> **Your goal**
A bare count is the expected answer, namely the number of lines in the records that have the word "boat".

[Records drawn from a dataset]

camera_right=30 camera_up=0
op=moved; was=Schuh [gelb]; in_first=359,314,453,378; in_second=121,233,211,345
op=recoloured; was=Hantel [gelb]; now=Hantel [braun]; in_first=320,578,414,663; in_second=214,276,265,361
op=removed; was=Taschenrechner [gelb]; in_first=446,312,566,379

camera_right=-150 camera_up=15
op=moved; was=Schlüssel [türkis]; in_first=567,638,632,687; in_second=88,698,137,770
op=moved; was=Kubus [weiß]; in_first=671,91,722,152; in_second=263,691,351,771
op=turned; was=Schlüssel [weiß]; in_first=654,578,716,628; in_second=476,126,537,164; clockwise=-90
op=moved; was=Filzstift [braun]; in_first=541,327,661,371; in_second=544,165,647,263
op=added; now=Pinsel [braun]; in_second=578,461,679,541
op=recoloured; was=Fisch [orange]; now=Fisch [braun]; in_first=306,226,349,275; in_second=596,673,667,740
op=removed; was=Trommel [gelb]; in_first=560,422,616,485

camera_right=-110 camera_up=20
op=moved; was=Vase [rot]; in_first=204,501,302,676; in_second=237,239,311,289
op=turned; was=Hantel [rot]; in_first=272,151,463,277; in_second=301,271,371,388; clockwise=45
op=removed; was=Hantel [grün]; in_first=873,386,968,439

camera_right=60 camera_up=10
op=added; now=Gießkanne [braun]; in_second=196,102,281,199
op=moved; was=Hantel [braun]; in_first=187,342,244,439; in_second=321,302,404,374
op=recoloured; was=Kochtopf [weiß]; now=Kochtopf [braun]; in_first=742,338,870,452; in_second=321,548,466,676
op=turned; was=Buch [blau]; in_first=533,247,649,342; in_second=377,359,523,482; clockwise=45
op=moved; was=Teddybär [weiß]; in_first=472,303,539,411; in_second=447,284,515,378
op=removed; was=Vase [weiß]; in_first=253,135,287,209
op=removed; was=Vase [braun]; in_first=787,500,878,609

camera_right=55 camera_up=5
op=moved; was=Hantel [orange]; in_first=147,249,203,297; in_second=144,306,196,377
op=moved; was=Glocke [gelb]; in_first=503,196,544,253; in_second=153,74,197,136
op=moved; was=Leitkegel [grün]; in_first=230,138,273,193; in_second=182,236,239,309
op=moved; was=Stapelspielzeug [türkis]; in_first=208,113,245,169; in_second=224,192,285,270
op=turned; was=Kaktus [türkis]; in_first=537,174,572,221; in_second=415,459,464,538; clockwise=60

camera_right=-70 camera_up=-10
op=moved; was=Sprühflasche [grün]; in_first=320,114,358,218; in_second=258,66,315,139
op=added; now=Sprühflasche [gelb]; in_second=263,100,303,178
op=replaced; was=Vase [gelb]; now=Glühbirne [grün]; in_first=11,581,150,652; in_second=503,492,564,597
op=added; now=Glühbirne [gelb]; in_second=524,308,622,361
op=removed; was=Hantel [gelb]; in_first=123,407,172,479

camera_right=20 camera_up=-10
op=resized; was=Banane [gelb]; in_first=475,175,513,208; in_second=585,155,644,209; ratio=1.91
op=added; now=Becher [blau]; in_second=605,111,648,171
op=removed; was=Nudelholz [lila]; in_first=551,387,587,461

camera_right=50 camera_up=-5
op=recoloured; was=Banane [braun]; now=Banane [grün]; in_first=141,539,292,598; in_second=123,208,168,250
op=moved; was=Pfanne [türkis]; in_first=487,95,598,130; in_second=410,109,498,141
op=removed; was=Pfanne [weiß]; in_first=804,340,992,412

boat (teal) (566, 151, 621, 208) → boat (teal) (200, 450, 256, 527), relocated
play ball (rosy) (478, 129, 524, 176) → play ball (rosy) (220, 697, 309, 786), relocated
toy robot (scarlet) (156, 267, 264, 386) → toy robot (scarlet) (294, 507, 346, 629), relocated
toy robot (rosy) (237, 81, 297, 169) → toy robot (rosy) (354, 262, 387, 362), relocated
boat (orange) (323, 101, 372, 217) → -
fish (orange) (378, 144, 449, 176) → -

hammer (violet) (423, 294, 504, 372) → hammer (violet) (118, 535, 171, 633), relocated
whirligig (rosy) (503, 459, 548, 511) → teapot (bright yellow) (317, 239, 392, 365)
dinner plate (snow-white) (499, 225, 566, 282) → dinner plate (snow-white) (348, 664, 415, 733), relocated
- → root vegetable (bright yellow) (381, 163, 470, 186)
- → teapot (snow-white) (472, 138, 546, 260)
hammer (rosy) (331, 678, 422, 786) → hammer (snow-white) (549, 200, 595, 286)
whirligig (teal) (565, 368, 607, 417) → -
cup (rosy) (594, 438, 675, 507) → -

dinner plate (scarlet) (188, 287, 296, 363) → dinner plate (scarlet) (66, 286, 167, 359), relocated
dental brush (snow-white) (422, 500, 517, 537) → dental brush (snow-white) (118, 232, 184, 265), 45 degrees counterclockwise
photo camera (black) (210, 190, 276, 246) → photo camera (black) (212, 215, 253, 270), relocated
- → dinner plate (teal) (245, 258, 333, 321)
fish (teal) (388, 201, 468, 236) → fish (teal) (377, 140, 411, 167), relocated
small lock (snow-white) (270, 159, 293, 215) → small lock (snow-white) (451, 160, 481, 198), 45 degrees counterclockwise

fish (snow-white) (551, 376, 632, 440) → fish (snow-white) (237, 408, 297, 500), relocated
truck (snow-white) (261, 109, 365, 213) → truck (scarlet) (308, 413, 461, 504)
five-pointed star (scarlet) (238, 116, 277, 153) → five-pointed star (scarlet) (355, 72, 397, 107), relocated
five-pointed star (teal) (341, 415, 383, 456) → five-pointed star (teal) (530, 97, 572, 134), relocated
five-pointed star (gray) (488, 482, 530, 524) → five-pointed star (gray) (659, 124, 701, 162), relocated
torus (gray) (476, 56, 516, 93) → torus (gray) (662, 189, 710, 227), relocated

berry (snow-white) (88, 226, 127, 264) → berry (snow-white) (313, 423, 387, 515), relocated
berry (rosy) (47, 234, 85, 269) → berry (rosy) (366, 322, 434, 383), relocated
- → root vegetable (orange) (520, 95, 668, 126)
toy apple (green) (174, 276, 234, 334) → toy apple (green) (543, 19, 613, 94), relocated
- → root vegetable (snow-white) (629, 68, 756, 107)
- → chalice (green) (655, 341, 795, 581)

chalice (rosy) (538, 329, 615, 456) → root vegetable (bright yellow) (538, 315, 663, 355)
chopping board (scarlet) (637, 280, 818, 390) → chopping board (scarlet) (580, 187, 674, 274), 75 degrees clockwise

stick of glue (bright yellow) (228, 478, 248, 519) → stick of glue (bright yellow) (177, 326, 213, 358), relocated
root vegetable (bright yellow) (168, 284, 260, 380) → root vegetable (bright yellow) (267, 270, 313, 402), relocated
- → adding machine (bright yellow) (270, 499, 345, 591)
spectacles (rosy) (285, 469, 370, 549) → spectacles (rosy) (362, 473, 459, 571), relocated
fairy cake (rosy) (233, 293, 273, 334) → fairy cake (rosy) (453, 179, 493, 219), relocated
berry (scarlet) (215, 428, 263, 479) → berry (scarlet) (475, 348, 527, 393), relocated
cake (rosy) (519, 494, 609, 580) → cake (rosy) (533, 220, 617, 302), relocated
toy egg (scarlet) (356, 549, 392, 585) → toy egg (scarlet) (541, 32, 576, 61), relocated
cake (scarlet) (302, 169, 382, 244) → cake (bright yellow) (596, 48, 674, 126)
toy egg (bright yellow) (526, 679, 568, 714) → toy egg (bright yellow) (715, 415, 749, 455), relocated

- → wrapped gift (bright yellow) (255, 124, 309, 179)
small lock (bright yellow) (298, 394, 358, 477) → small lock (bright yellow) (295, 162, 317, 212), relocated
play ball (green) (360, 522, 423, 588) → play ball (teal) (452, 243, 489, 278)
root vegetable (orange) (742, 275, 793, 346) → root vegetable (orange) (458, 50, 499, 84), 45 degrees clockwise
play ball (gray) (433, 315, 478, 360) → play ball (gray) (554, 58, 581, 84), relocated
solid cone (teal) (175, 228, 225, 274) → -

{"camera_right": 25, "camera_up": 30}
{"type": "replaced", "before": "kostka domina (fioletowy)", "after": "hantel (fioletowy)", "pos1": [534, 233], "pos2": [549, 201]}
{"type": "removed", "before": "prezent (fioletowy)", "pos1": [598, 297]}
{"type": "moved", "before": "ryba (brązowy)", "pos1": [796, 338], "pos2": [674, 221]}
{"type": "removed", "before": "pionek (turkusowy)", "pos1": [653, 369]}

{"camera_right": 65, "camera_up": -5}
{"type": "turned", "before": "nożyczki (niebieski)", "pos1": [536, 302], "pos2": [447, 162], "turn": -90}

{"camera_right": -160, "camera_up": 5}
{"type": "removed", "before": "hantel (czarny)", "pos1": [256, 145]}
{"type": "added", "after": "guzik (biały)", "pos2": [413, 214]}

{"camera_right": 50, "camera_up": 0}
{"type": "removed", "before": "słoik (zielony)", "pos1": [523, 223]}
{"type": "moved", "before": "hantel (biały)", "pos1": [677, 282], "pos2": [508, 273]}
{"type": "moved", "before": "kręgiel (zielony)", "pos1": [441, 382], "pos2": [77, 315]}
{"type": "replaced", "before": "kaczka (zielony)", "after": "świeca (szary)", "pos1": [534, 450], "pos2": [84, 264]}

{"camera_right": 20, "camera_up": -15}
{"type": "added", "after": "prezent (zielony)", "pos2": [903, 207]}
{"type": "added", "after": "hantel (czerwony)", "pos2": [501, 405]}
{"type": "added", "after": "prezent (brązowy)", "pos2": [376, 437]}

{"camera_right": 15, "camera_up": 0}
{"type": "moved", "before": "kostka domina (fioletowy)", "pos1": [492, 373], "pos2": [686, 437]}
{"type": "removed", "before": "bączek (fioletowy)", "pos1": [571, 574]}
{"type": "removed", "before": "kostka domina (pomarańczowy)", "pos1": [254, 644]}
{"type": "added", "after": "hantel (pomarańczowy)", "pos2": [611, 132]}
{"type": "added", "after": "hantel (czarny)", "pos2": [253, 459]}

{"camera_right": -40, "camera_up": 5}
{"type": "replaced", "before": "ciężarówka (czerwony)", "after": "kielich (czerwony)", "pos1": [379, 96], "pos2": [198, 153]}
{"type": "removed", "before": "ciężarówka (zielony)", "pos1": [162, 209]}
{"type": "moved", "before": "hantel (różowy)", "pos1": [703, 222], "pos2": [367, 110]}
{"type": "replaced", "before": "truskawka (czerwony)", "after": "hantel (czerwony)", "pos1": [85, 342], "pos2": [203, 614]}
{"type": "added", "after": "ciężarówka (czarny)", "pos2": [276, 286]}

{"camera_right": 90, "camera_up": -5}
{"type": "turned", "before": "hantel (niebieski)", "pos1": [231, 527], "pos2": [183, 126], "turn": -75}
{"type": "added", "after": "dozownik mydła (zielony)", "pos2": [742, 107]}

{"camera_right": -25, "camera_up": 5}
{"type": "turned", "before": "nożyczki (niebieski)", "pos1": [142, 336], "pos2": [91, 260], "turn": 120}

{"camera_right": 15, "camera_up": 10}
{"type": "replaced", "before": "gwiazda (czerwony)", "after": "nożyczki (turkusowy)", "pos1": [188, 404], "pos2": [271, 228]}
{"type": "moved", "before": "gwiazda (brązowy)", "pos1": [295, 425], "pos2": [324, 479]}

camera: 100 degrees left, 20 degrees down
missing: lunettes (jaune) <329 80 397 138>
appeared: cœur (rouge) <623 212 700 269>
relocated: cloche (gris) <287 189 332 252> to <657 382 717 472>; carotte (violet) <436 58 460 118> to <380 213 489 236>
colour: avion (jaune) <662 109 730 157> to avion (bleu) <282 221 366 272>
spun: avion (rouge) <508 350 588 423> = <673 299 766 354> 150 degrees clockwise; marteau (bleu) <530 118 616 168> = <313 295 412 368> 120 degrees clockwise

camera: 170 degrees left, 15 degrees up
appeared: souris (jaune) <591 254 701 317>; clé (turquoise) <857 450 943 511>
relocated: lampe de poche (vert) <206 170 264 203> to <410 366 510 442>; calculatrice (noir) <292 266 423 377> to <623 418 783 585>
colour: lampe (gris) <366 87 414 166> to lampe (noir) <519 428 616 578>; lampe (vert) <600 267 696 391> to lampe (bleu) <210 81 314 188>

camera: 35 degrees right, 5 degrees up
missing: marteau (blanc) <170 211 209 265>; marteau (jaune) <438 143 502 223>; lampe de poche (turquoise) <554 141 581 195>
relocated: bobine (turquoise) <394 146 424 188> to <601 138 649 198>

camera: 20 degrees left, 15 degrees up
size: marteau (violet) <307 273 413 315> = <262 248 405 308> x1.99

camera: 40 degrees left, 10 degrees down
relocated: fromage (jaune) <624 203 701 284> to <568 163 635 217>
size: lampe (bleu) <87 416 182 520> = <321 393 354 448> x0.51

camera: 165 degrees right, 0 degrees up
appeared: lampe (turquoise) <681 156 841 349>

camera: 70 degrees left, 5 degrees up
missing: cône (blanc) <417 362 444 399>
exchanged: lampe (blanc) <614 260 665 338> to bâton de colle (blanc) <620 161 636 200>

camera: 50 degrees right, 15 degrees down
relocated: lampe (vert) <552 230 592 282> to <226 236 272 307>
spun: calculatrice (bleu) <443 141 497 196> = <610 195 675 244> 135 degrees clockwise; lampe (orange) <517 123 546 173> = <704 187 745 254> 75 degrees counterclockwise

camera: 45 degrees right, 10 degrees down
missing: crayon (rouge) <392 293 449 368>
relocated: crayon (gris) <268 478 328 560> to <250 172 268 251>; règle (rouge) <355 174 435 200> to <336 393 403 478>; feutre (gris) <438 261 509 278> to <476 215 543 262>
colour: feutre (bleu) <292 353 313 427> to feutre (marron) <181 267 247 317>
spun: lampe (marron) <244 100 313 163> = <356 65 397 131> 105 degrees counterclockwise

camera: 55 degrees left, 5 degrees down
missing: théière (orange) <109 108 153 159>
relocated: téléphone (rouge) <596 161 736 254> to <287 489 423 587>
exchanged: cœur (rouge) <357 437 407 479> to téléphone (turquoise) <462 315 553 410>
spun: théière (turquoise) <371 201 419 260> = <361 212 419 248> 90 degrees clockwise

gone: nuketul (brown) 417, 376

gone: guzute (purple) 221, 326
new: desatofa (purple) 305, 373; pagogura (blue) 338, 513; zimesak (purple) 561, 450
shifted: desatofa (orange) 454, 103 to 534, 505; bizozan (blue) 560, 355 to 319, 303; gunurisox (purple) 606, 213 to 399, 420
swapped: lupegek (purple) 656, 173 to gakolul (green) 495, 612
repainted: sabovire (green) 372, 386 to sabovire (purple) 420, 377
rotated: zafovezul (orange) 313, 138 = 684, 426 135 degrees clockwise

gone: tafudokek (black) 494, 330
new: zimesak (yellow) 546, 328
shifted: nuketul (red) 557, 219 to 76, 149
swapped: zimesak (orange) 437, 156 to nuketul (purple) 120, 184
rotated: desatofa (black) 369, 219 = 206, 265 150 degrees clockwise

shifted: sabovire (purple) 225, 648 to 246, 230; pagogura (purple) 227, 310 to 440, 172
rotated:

> **Solution to the problem**
2